**What you need to do:** The number of lines below that contain the word "checkout" is all that the answer should hold.

(Beginning of Provided data)

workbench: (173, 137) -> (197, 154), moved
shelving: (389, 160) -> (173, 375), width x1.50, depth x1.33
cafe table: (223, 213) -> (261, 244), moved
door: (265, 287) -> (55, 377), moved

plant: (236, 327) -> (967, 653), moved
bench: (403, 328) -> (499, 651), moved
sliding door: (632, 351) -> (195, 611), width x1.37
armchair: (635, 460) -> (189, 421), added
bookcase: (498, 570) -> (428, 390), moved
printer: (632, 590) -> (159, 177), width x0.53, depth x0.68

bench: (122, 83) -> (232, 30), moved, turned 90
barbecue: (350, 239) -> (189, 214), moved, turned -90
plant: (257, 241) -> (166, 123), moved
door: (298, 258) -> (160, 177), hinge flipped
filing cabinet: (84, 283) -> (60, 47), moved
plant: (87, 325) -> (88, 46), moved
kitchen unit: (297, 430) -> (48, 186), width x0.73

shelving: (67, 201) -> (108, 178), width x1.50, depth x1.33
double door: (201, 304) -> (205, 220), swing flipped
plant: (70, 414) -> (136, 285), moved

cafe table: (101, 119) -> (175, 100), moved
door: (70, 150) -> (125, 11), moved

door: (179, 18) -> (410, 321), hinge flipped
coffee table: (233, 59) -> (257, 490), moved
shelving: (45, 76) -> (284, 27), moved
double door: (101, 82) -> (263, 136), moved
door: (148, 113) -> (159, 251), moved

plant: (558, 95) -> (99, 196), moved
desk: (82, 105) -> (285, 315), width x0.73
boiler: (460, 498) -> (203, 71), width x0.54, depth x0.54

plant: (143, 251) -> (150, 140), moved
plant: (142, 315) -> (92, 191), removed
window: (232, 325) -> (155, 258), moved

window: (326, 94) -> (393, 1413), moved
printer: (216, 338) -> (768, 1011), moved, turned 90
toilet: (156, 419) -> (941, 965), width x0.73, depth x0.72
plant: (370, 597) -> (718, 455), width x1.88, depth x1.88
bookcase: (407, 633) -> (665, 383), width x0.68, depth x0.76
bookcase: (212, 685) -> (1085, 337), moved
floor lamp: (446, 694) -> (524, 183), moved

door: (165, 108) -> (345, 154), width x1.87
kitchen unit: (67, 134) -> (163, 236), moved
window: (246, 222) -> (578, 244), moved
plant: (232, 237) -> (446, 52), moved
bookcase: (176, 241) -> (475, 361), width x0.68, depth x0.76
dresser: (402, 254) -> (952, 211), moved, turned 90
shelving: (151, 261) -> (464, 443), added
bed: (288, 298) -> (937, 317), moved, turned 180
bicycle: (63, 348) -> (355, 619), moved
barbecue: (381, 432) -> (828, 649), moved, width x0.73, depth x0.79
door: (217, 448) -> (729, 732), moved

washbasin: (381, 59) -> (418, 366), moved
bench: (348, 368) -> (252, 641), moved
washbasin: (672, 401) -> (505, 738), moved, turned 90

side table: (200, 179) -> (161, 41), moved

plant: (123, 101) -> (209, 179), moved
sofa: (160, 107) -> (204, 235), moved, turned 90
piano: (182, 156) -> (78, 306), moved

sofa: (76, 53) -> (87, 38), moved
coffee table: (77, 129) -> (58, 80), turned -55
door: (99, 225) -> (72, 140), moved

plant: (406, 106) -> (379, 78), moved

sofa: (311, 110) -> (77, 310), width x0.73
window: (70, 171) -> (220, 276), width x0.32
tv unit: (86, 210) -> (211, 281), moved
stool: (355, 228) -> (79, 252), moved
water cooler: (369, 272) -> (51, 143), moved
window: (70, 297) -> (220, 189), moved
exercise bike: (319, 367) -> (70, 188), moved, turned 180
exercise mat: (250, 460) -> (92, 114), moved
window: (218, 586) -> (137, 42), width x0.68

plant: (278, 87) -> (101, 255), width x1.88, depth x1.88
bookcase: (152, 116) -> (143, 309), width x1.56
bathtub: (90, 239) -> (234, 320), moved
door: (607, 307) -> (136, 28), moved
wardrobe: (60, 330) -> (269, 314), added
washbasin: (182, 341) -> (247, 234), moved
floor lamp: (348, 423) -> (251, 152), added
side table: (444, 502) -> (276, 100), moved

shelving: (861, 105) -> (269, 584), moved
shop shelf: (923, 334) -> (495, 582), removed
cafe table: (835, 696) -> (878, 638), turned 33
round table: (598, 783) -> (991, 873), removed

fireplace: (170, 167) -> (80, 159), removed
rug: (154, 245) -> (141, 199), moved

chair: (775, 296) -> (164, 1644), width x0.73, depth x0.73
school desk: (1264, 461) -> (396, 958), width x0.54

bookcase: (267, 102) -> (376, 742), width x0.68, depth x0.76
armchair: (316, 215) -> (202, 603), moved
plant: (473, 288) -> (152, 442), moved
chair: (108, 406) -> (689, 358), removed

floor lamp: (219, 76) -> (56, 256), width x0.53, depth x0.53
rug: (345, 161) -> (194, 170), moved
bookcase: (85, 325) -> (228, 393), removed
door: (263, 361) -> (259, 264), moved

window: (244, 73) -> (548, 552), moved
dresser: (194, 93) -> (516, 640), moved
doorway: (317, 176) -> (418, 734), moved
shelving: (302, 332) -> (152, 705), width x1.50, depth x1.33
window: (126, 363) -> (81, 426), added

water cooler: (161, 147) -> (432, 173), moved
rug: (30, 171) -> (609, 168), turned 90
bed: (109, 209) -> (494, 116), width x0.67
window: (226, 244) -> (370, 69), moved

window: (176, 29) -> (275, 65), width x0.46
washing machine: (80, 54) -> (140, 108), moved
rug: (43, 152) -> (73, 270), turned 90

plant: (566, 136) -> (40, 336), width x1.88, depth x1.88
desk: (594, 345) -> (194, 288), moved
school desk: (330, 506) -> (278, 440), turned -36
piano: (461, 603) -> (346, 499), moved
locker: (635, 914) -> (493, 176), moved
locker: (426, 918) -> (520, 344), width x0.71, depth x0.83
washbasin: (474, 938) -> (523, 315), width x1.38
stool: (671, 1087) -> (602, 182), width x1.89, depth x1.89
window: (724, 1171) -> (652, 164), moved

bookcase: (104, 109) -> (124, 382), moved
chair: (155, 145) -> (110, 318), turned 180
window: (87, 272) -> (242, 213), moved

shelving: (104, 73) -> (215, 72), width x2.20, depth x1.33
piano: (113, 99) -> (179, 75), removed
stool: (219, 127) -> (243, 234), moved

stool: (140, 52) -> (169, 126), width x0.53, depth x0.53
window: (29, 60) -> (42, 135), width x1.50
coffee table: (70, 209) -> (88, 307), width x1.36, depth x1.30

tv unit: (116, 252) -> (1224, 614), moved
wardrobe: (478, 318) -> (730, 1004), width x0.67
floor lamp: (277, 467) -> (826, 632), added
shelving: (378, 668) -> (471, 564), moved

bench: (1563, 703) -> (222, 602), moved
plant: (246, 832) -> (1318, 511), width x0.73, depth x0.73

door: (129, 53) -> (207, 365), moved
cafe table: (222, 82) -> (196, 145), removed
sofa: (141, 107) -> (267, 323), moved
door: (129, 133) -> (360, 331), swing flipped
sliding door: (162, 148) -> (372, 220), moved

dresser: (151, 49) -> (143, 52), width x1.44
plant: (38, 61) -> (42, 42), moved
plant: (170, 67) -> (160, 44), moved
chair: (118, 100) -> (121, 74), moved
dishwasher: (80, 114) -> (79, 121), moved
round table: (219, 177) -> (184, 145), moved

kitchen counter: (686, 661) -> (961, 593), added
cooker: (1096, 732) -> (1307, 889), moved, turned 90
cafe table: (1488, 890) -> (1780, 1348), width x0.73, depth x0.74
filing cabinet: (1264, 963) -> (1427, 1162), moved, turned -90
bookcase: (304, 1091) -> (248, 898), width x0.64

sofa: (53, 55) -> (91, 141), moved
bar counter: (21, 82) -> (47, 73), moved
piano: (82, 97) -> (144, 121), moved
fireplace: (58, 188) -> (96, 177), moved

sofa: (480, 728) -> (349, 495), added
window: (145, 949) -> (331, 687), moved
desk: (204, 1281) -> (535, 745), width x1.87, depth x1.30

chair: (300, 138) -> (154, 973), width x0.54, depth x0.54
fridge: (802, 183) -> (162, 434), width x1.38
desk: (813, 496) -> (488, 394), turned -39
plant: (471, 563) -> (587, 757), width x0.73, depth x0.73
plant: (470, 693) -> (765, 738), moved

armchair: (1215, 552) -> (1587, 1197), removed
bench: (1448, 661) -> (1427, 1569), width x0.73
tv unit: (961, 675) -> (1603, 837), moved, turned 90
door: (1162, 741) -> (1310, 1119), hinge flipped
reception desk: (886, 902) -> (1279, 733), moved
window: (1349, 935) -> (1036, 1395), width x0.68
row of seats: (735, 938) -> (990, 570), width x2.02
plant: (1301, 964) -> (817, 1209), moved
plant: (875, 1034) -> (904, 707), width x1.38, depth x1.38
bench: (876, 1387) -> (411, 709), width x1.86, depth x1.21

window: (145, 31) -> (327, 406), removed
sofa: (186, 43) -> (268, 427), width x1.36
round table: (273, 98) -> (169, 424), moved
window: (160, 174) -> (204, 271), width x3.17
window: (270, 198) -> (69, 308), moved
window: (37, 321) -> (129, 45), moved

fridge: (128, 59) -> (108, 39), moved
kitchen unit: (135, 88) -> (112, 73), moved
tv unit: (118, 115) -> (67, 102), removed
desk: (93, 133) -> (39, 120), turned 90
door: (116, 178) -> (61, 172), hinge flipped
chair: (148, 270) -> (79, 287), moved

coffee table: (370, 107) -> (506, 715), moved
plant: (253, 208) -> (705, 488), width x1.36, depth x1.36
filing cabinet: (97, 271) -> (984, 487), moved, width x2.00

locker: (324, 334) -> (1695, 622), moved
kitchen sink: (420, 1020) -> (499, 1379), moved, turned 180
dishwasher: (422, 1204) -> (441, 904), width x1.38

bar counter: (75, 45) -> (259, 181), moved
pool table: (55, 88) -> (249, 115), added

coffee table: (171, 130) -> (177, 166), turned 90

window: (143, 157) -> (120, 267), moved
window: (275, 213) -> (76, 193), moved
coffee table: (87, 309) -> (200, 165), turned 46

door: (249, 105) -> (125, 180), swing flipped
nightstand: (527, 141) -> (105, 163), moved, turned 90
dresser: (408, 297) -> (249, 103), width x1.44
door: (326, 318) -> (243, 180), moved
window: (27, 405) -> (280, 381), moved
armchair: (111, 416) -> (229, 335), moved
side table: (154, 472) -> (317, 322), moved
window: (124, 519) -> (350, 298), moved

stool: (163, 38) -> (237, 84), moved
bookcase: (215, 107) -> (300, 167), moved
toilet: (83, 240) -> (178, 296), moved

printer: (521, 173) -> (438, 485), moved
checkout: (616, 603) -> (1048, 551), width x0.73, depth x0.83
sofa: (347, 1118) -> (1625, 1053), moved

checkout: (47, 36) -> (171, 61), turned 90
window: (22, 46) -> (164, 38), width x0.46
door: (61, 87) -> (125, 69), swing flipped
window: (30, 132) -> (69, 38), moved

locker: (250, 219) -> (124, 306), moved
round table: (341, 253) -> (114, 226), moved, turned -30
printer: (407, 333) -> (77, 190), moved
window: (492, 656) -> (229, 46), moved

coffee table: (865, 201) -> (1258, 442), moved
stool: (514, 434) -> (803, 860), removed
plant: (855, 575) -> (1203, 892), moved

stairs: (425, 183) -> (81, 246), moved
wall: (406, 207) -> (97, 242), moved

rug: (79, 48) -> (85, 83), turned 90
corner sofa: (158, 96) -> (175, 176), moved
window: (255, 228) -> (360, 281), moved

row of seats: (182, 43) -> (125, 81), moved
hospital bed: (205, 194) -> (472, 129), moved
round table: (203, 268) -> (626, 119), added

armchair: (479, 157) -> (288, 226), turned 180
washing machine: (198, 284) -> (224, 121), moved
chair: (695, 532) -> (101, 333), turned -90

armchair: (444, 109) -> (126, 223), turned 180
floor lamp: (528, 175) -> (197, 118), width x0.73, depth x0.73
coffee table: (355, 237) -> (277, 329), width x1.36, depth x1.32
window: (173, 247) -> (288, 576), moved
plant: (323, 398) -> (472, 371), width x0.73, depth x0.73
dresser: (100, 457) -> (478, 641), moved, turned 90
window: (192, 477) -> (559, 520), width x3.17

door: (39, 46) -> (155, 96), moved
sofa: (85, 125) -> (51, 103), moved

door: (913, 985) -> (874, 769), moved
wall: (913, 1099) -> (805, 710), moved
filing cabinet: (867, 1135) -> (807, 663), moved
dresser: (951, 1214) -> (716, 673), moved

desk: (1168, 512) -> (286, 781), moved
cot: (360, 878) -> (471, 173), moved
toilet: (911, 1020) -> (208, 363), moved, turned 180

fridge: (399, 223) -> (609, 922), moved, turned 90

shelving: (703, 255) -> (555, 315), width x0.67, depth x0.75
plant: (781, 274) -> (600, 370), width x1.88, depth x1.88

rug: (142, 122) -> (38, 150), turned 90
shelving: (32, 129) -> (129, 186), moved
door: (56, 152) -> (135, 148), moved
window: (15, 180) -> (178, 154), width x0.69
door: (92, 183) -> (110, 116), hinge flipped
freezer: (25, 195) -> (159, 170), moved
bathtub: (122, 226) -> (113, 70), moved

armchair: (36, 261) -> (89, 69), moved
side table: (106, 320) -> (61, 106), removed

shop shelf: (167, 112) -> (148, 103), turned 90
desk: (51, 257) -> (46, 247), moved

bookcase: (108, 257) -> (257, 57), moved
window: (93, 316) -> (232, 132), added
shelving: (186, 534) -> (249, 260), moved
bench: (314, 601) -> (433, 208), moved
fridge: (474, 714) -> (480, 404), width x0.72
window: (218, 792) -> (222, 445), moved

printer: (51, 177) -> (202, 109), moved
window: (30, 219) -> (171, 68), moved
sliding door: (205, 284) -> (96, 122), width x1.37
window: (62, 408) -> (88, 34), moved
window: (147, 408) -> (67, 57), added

(End of Provided data)

**Written response:** 2